- **Instructions to follow**: If an entry holds a picture, leave the picture out and copy the rest of the listing exactly.

- **Records provided**:

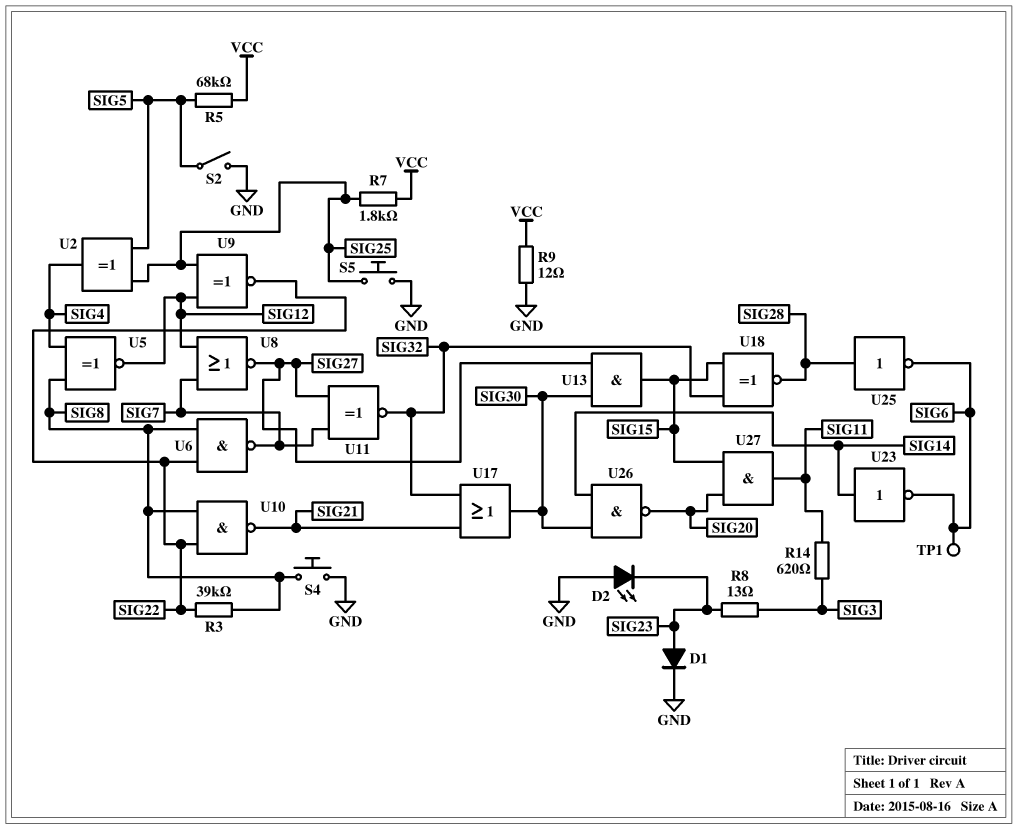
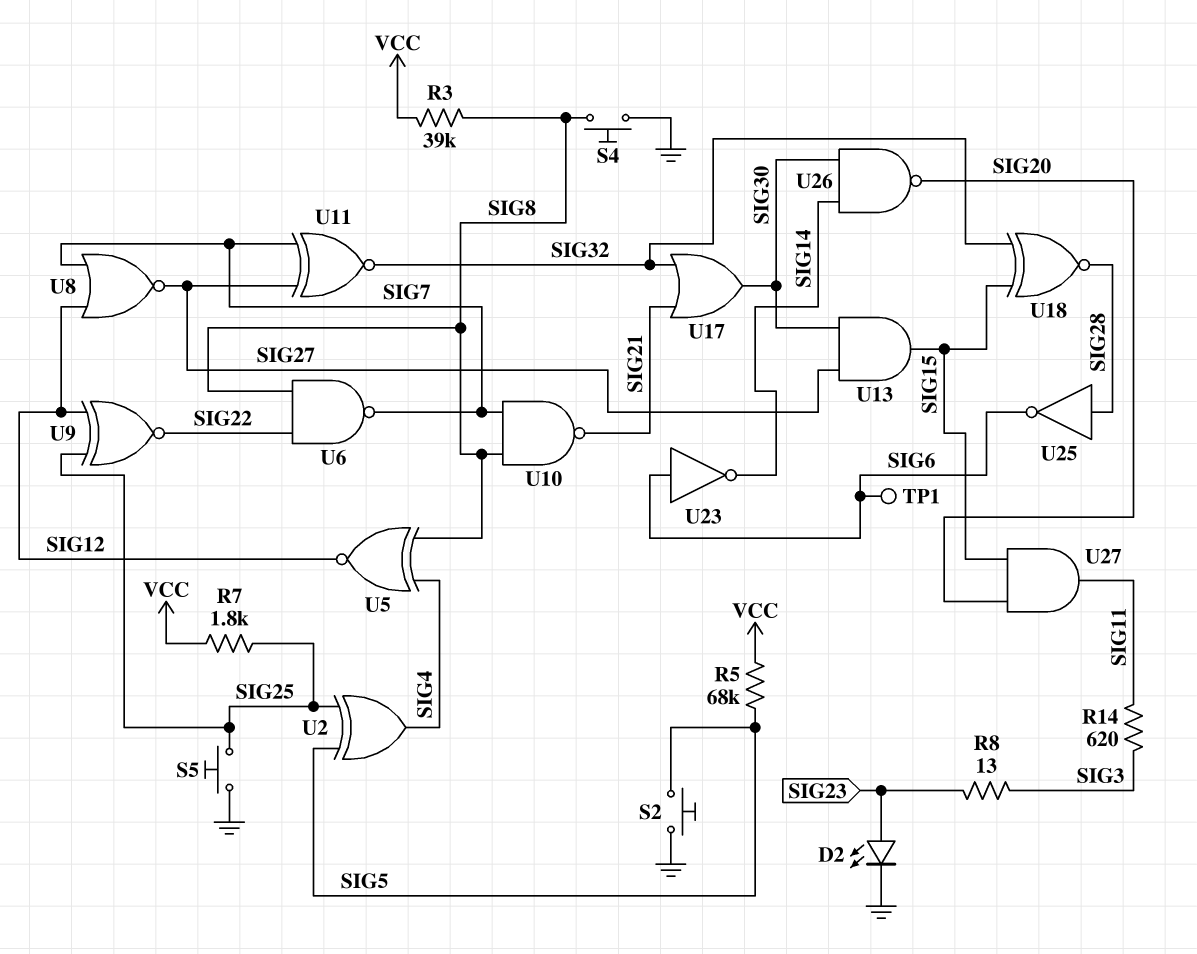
D1: diode (A SIG23, K GND) -> none
D2: LED (A GND, K SIG23) -> LED (A SIG23, K GND)
R3: 39k (SIG8, SIG22) -> 39k (SIG8, VCC)
R9: 12 (GND, VCC) -> none
S2: switch (GND, SIG5) -> button (GND, SIG5)
U10: NAND (in SIG8, in SIG22, out SIG21) -> NAND (in SIG7, in SIG8, out SIG21)
U23: NOT (in SIG14, out SIG6) -> NOT (in SIG6, out SIG14)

- **The answer**:
D1: diode (A SIG23, K GND) -> none
D2: LED (A GND, K SIG23) -> LED (A SIG23, K GND)
R3: 39k (SIG8, SIG22) -> 39k (SIG8, VCC)
R9: 12 (GND, VCC) -> none
S2: switch (GND, SIG5) -> button (GND, SIG5)
U10: NAND (in SIG8, in SIG22, out SIG21) -> NAND (in SIG7, in SIG8, out SIG21)
U23: NOT (in SIG14, out SIG6) -> NOT (in SIG6, out SIG14)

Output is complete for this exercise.